• _Work instruction_:
Please transcribe exactly, and only, the lines of the data below between the line holding "C5: 4.7uF (plus" and the line holding "R6: 22k (+9V, NET13) -> 1.6k (+9V, NET13)", inclusive.

----- Dataset entries

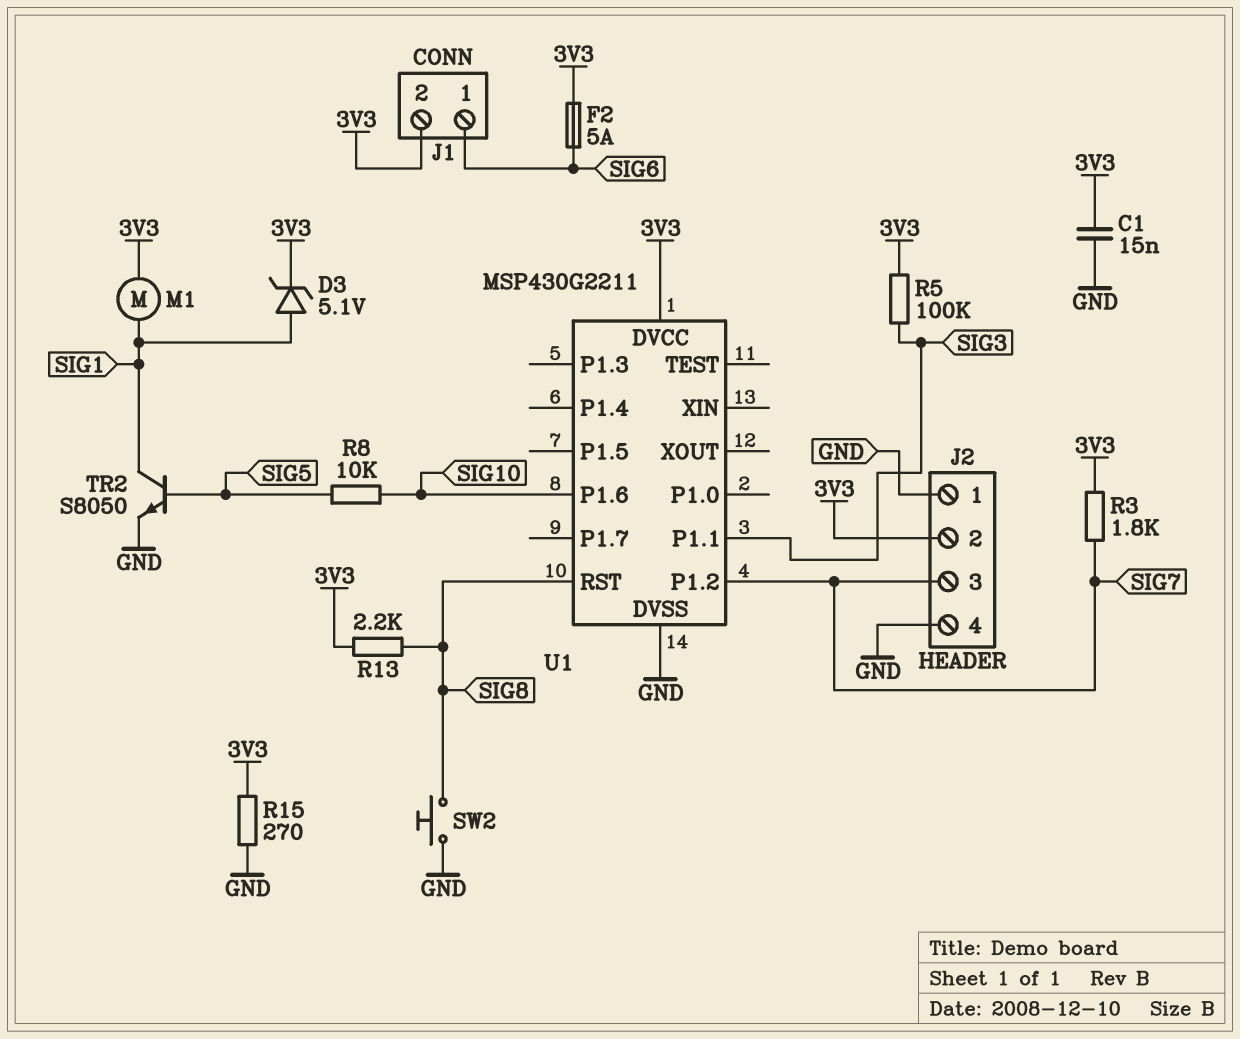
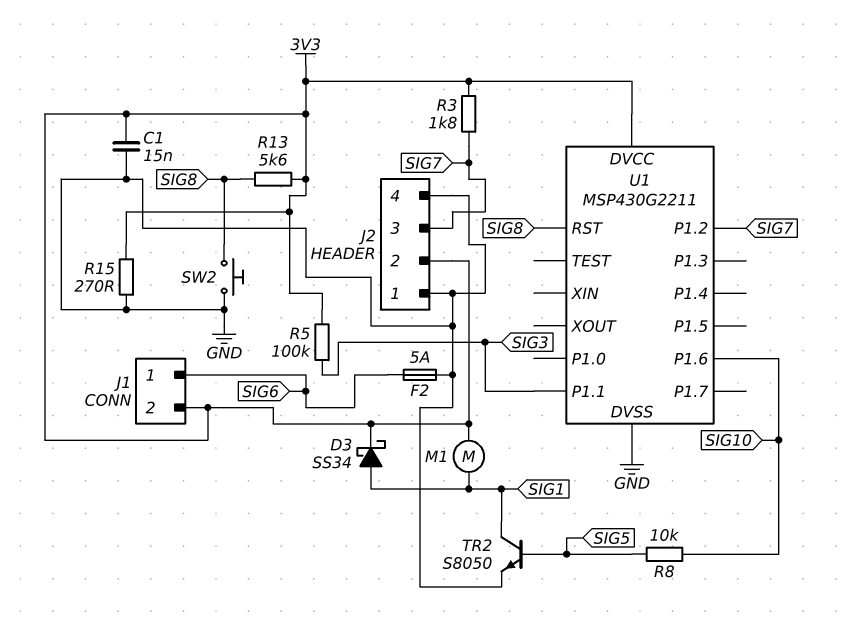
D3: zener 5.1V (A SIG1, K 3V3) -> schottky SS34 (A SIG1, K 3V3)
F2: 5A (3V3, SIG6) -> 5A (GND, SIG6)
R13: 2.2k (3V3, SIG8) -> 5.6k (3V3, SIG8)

----------
----- Dataset entries

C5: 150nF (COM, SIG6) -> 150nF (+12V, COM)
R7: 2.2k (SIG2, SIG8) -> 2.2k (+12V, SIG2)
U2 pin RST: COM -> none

----------
----- Dataset entries

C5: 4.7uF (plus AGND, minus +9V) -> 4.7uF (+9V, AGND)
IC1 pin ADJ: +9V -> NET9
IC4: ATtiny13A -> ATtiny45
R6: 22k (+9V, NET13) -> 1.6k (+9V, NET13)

----------

• _Answer to this exercise_:
C5: 4.7uF (plus AGND, minus +9V) -> 4.7uF (+9V, AGND)
IC1 pin ADJ: +9V -> NET9
IC4: ATtiny13A -> ATtiny45
R6: 22k (+9V, NET13) -> 1.6k (+9V, NET13)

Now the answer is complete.